■ Input material

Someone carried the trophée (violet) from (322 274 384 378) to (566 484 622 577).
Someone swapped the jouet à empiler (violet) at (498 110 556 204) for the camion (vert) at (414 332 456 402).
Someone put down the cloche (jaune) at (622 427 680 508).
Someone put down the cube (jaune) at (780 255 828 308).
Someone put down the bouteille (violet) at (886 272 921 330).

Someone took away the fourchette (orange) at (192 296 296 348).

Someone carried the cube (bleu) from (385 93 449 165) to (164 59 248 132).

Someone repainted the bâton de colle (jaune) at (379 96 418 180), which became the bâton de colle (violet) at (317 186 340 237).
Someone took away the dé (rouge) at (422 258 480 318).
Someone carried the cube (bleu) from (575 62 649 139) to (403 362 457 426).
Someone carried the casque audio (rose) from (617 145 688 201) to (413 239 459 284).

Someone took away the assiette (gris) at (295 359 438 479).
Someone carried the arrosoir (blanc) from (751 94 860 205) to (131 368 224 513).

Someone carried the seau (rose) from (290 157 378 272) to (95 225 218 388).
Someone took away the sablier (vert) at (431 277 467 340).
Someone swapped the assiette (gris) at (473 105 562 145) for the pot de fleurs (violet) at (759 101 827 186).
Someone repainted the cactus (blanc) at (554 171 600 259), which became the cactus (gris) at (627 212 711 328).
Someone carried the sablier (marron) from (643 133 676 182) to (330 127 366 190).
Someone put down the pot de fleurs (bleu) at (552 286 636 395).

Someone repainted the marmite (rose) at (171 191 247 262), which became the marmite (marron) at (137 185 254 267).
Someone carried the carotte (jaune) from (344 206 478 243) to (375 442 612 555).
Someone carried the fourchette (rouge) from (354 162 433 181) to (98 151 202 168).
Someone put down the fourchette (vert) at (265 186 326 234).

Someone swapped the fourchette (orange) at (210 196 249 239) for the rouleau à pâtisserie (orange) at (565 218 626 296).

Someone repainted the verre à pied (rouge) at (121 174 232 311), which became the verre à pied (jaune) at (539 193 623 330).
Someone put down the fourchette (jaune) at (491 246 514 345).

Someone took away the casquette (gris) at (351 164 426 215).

■ What needs to be done
Your output must be the exact lines from the one containing "Someone swapped the jouet" through the end of the data above, both included, and nothing more.

■ Answer
Someone swapped the jouet à empiler (violet) at (498 110 556 204) for the camion (vert) at (414 332 456 402).
Someone put down the cloche (jaune) at (622 427 680 508).
Someone put down the cube (jaune) at (780 255 828 308).
Someone put down the bouteille (violet) at (886 272 921 330).

Someone took away the fourchette (orange) at (192 296 296 348).

Someone carried the cube (bleu) from (385 93 449 165) to (164 59 248 132).

Someone repainted the bâton de colle (jaune) at (379 96 418 180), which became the bâton de colle (violet) at (317 186 340 237).
Someone took away the dé (rouge) at (422 258 480 318).
Someone carried the cube (bleu) from (575 62 649 139) to (403 362 457 426).
Someone carried the casque audio (rose) from (617 145 688 201) to (413 239 459 284).

Someone took away the assiette (gris) at (295 359 438 479).
Someone carried the arrosoir (blanc) from (751 94 860 205) to (131 368 224 513).

Someone carried the seau (rose) from (290 157 378 272) to (95 225 218 388).
Someone took away the sablier (vert) at (431 277 467 340).
Someone swapped the assiette (gris) at (473 105 562 145) for the pot de fleurs (violet) at (759 101 827 186).
Someone repainted the cactus (blanc) at (554 171 600 259), which became the cactus (gris) at (627 212 711 328).
Someone carried the sablier (marron) from (643 133 676 182) to (330 127 366 190).
Someone put down the pot de fleurs (bleu) at (552 286 636 395).

Someone repainted the marmite (rose) at (171 191 247 262), which became the marmite (marron) at (137 185 254 267).
Someone carried the carotte (jaune) from (344 206 478 243) to (375 442 612 555).
Someone carried the fourchette (rouge) from (354 162 433 181) to (98 151 202 168).
Someone put down the fourchette (vert) at (265 186 326 234).

Someone swapped the fourchette (orange) at (210 196 249 239) for the rouleau à pâtisserie (orange) at (565 218 626 296).

Someone repainted the verre à pied (rouge) at (121 174 232 311), which became the verre à pied (jaune) at (539 193 623 330).
Someone put down the fourchette (jaune) at (491 246 514 345).

Someone took away the casquette (gris) at (351 164 426 215).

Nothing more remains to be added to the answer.